Stored data entries:
* * * * * * * * *
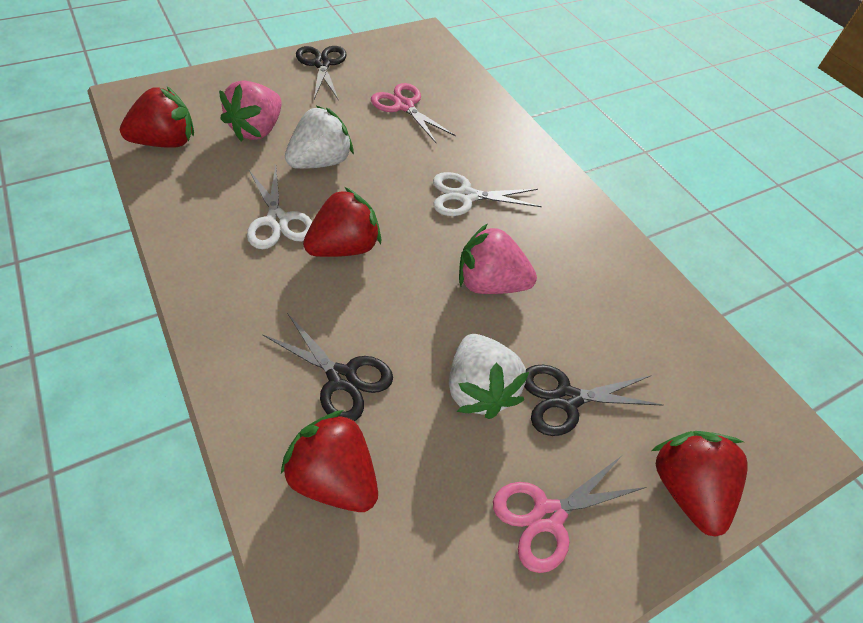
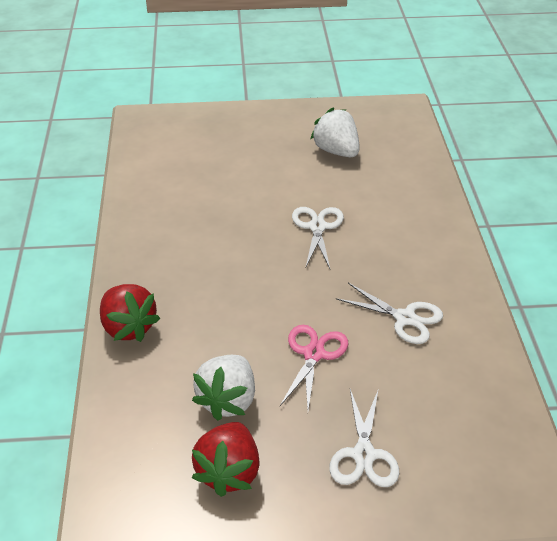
black scissors: 3 -> 0
pink scissors: 2 -> 1
pink strawberry: 2 -> 0
red strawberry: 4 -> 2
white scissors: 2 -> 3

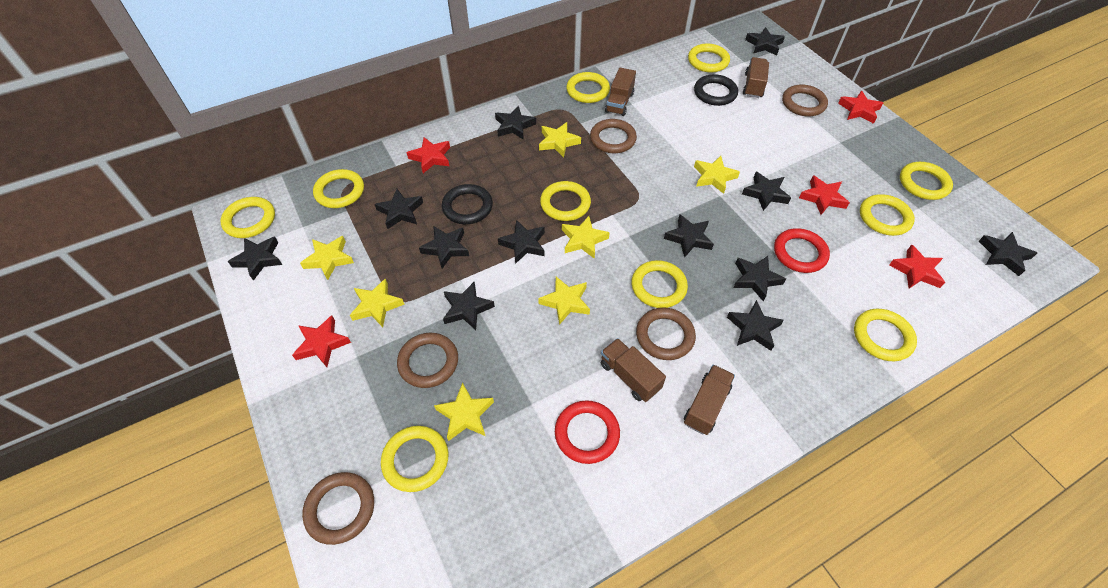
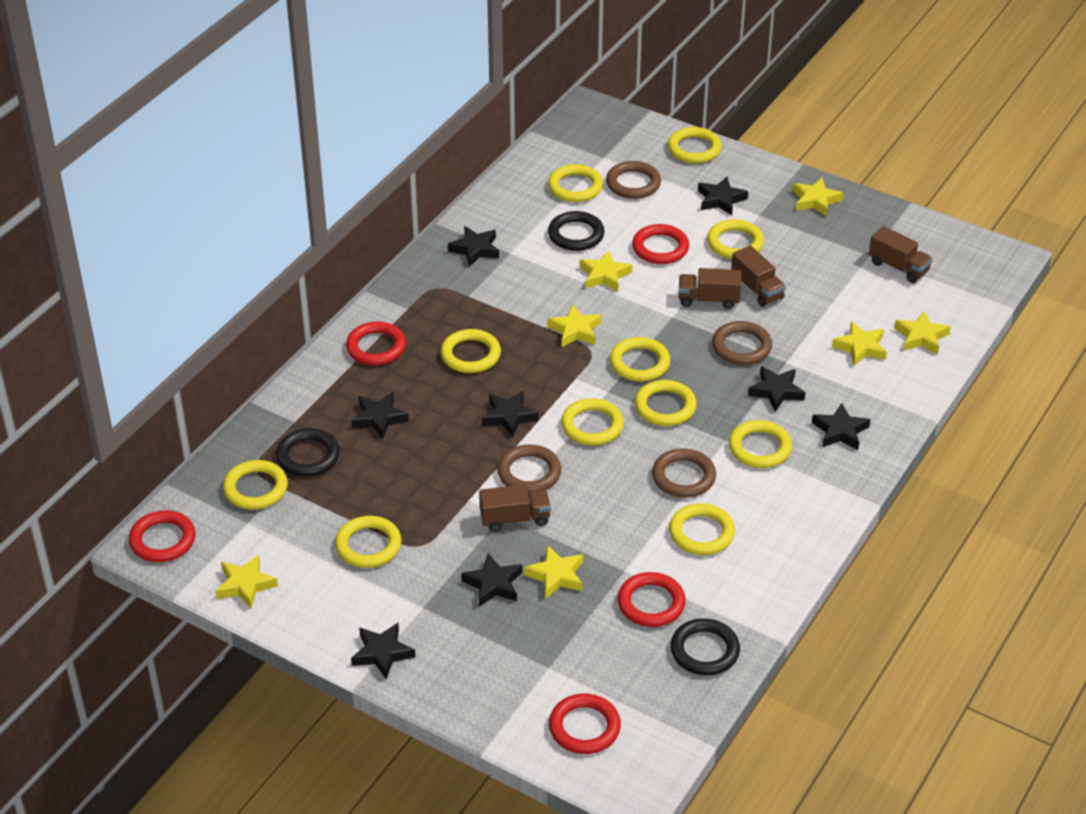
black ring: 2 -> 3
black star: 12 -> 8
brown ring: 5 -> 4
red ring: 2 -> 5
red star: 5 -> 0
yellow ring: 10 -> 11

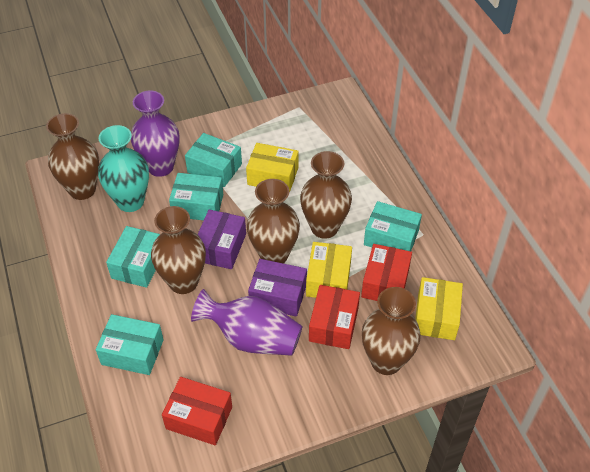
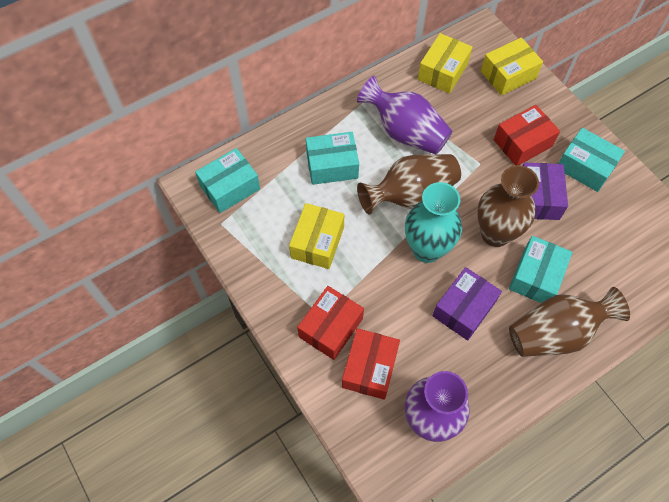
brown vase: 5 -> 3
turquoise box: 5 -> 4

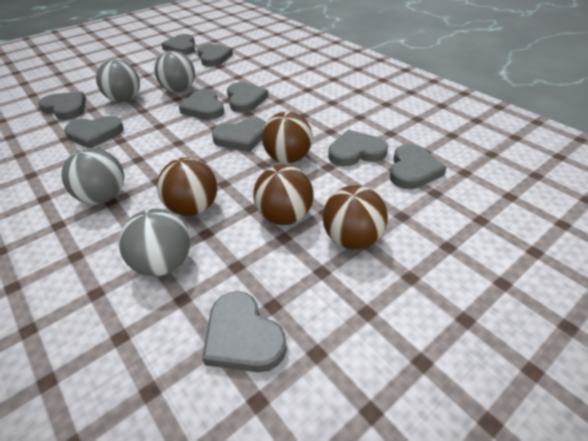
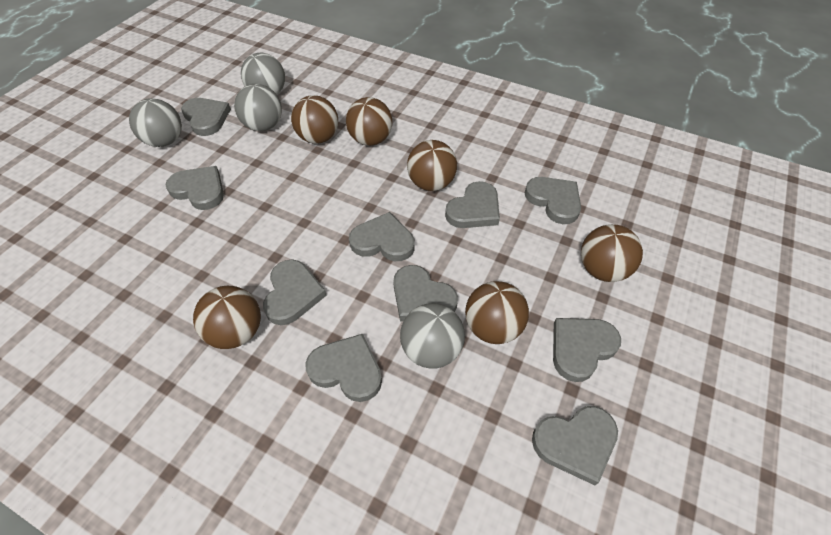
brown ball: 4 -> 6

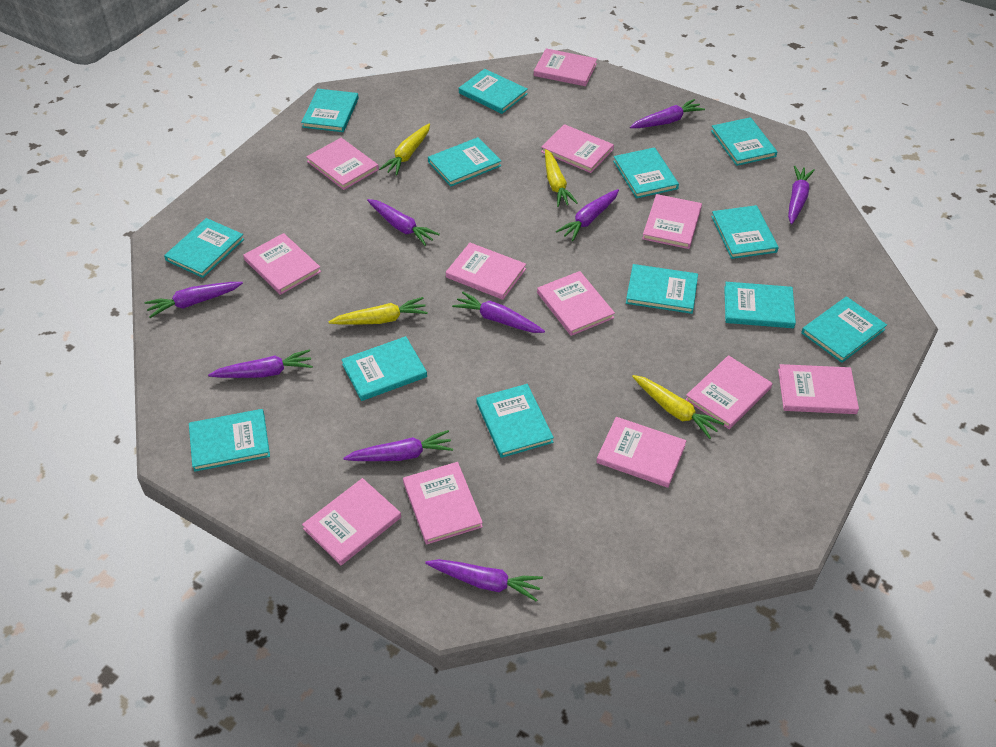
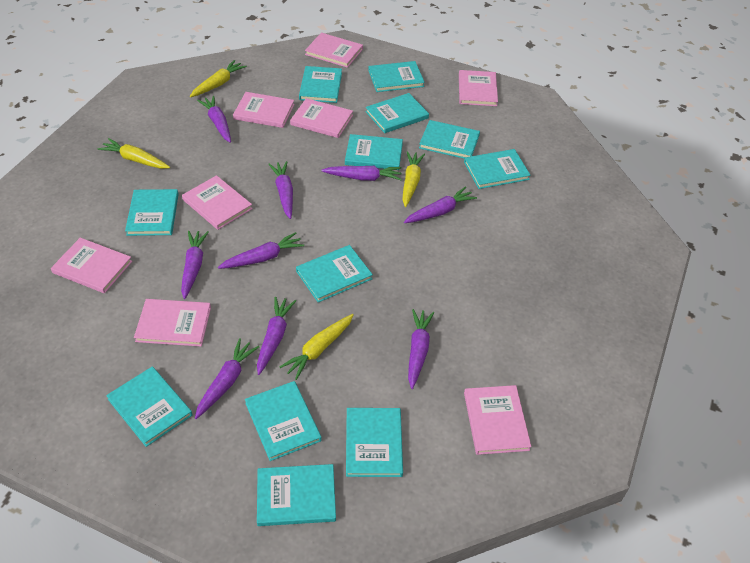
pink book: 12 -> 8
turquoise book: 13 -> 12

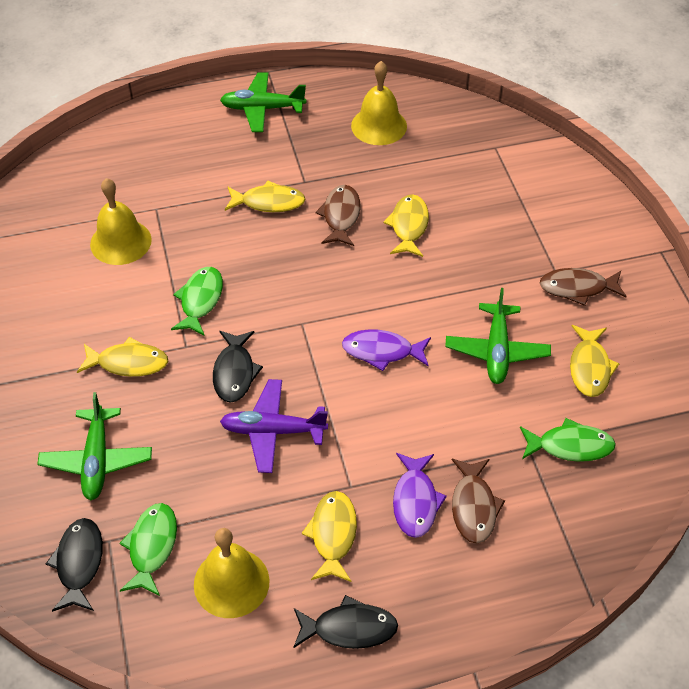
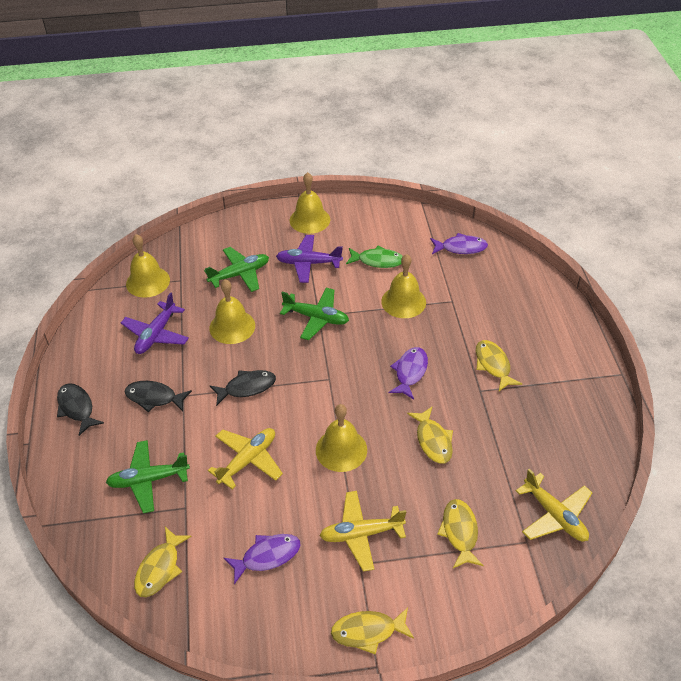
brown fish: 3 -> 0
green fish: 3 -> 1
purple fish: 2 -> 3
purple plane: 1 -> 2
yellow bell: 3 -> 5
yellow plane: 0 -> 3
* * * * * * * * *
Start at the line holding "turquoise book: 13 -> 12" and stop at the last line of the entries above. Repeat those lines exactly, pictures excluded.

turquoise book: 13 -> 12

brown fish: 3 -> 0
green fish: 3 -> 1
purple fish: 2 -> 3
purple plane: 1 -> 2
yellow bell: 3 -> 5
yellow plane: 0 -> 3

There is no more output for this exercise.